→ **Task to complete**
Only the lines below from the one that contains "R5: 13k (GND, N022) -> 430 (GND, N022)" through the one that contains "U2 pin BYP: GND -> none" should appear in your answer, exact and without pictures.

→ **Record extracts**
- - - - - - -

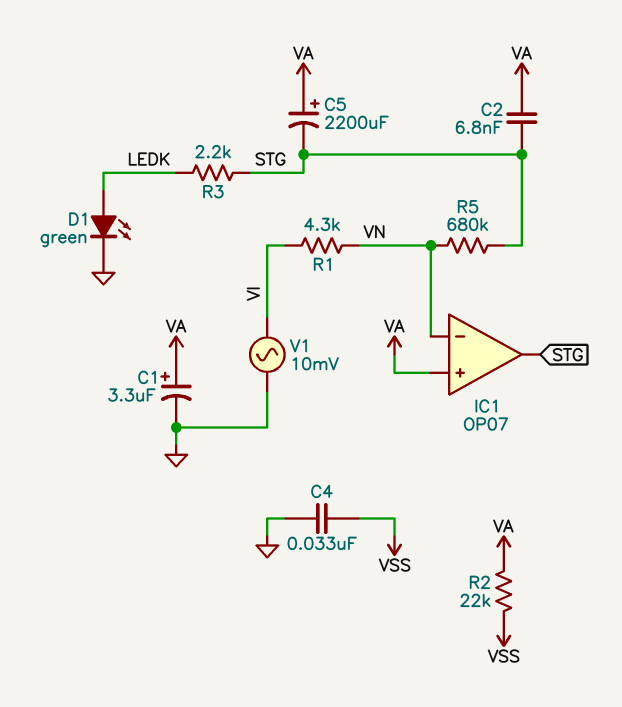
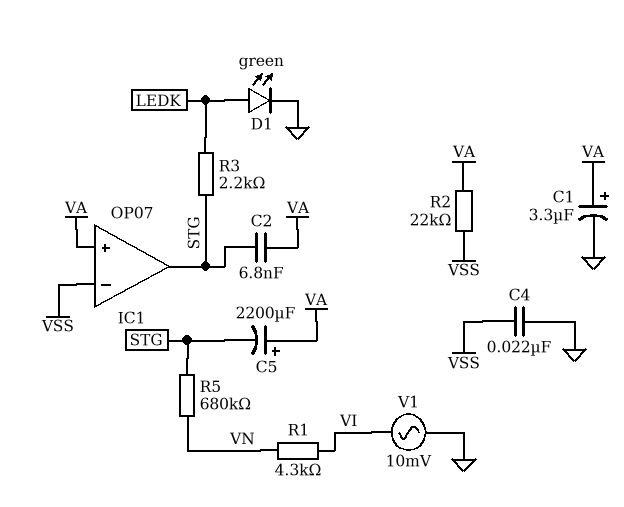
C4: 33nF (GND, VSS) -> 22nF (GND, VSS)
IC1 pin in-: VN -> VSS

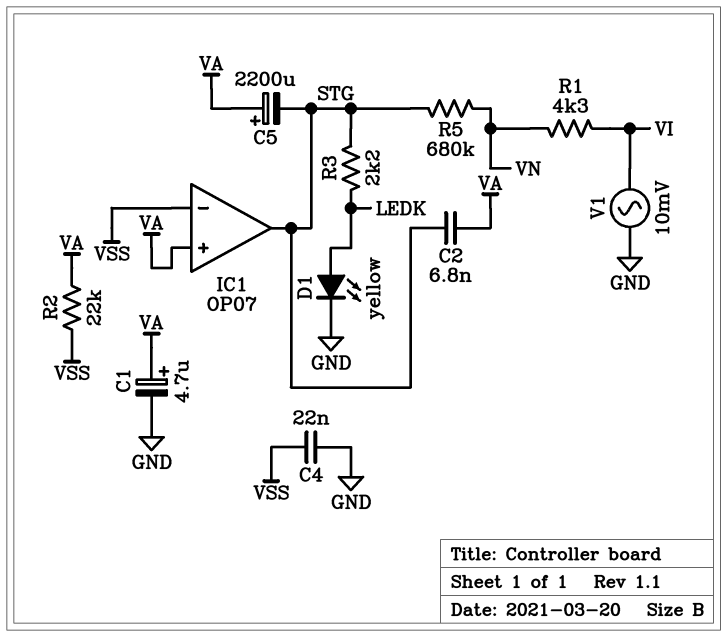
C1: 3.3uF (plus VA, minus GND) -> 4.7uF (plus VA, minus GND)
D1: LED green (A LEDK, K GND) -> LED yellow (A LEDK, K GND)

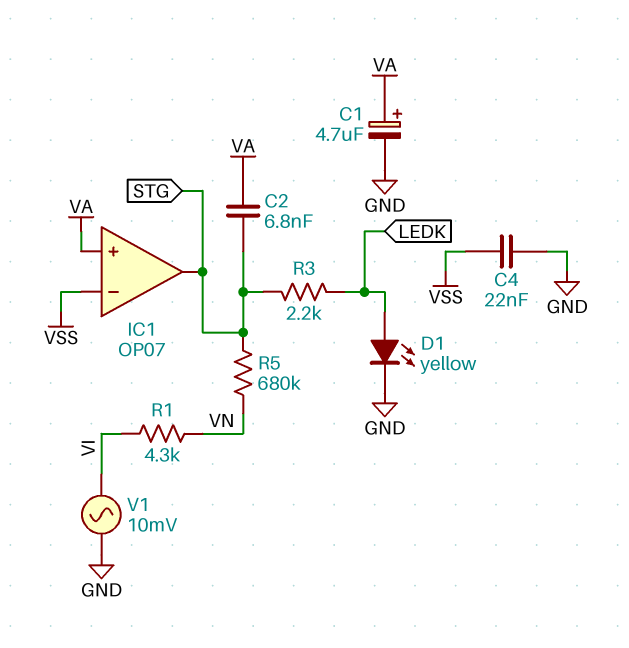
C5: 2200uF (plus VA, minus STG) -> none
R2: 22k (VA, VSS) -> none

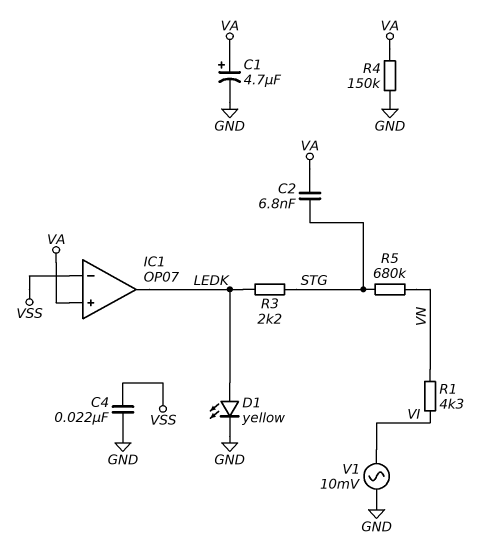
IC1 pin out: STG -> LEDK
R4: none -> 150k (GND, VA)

- - - - - - -

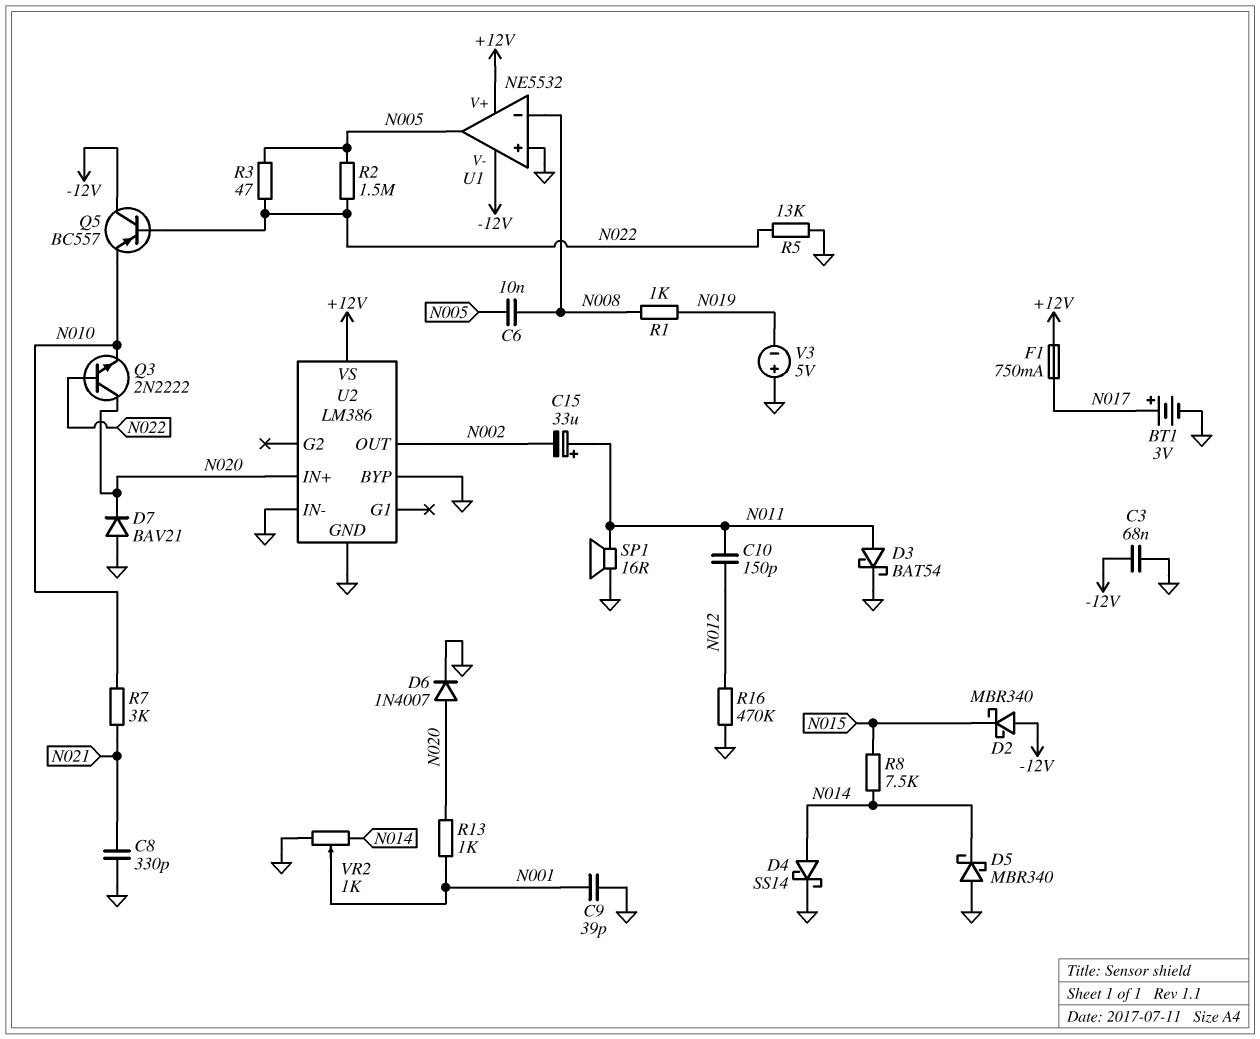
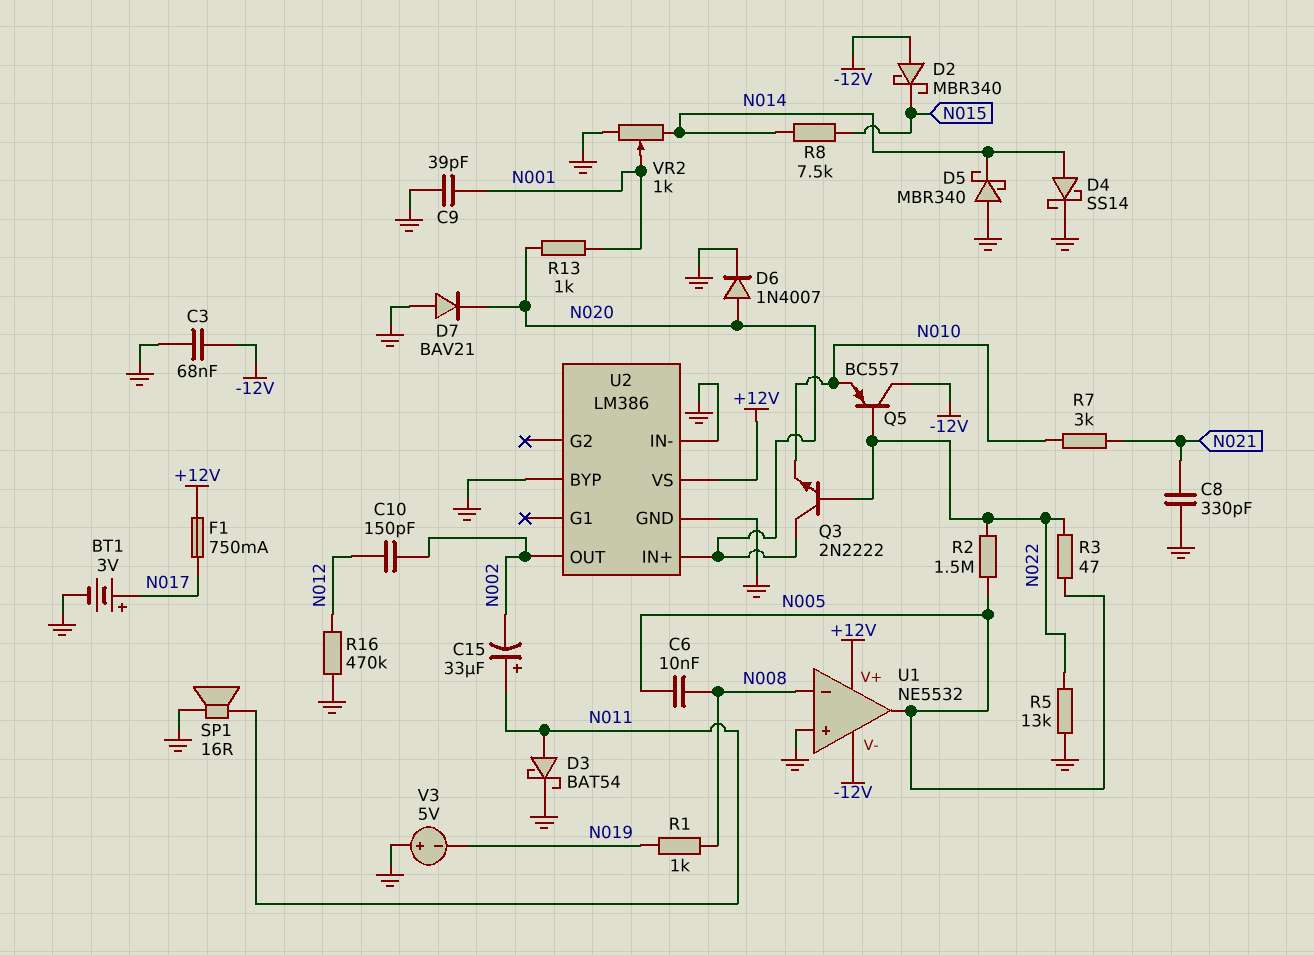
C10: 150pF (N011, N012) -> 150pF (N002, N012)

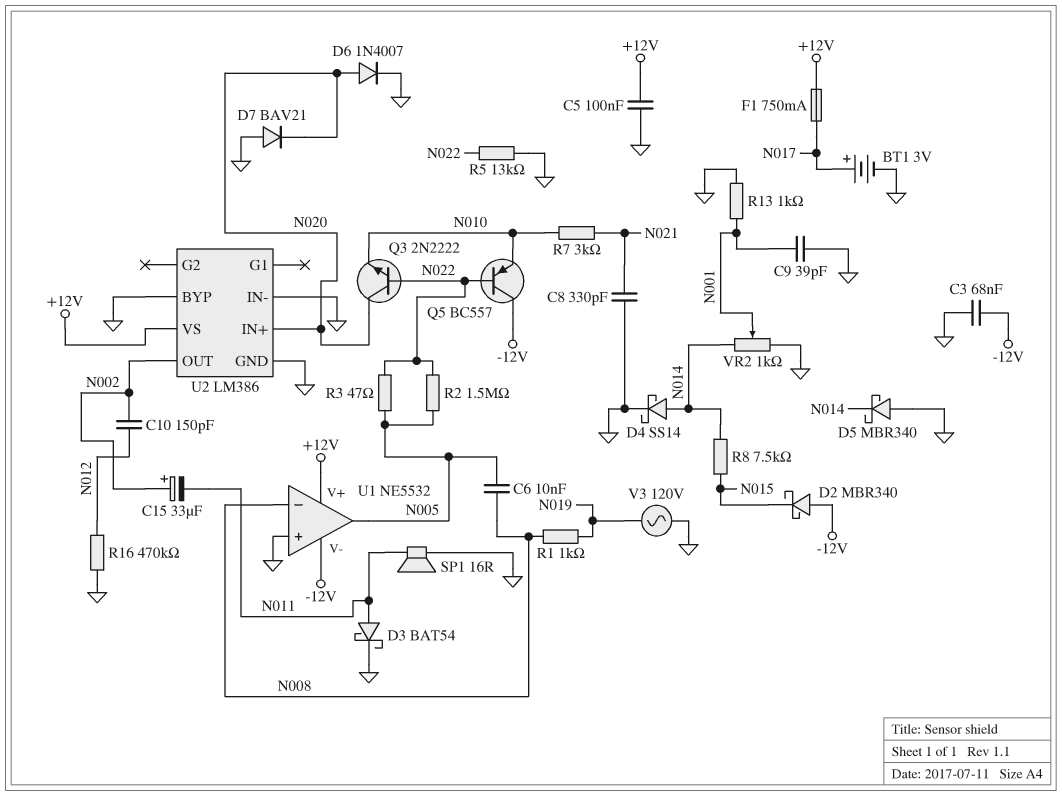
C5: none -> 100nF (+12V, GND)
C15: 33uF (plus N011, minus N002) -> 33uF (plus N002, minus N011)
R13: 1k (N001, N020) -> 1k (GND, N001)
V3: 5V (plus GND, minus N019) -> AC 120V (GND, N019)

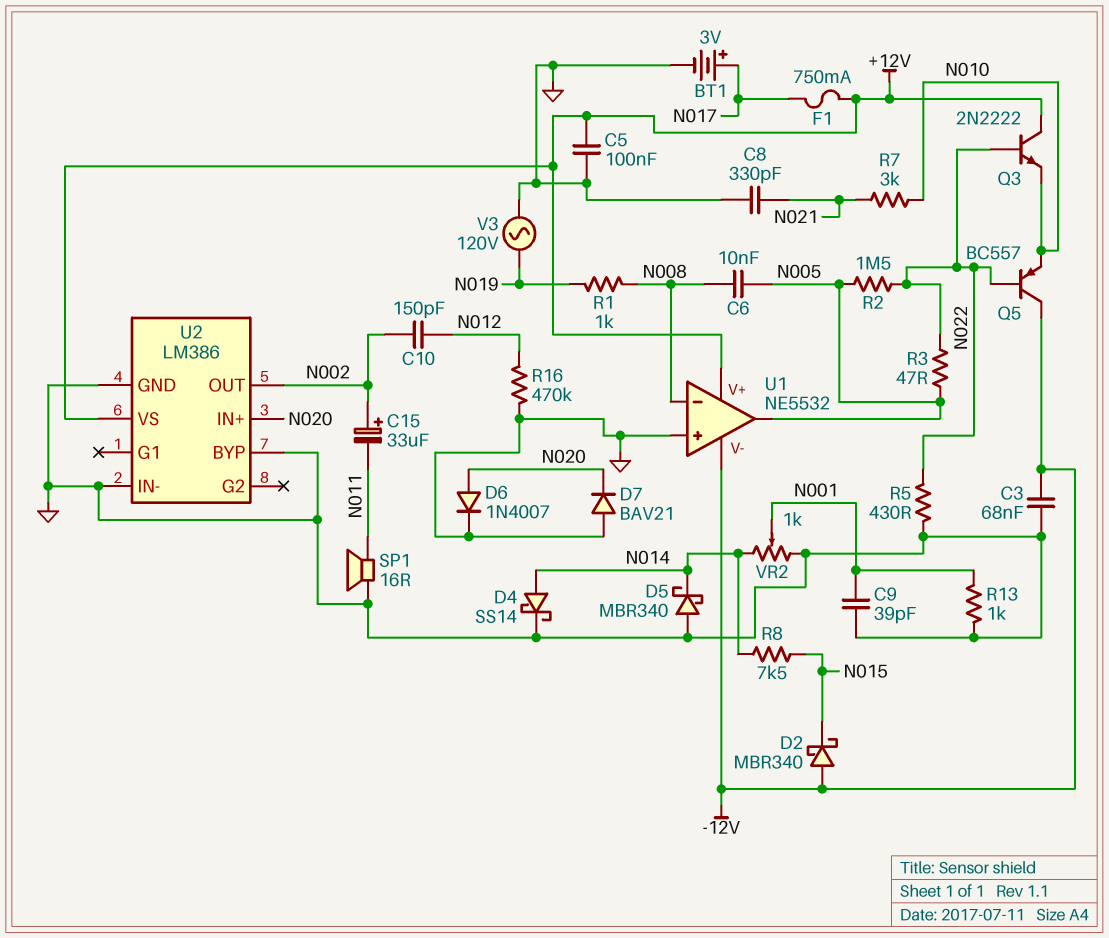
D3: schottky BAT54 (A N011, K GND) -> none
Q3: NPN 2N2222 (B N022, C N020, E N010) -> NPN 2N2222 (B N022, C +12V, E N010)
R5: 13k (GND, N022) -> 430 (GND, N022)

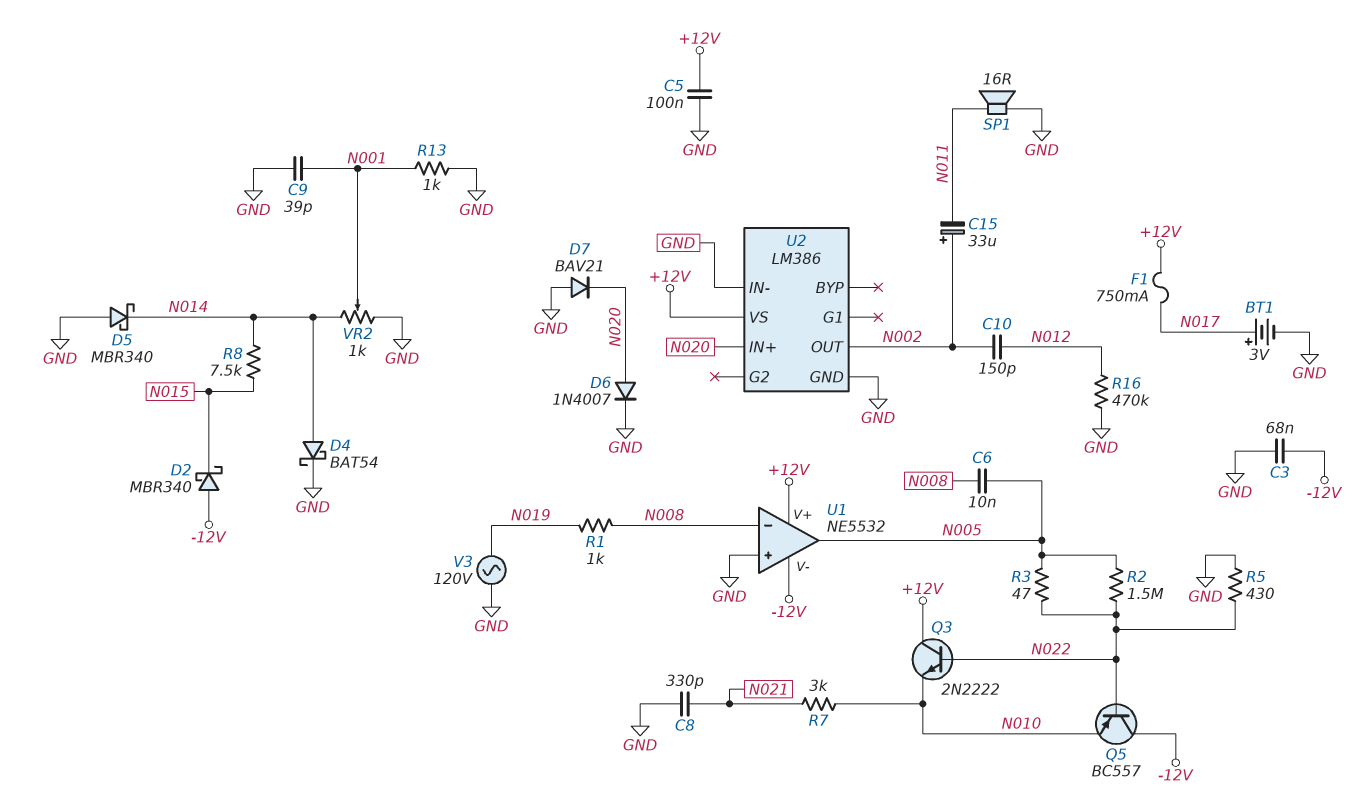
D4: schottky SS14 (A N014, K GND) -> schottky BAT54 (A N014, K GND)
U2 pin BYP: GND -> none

- - - - - - -

→ **Written answer**
R5: 13k (GND, N022) -> 430 (GND, N022)

D4: schottky SS14 (A N014, K GND) -> schottky BAT54 (A N014, K GND)
U2 pin BYP: GND -> none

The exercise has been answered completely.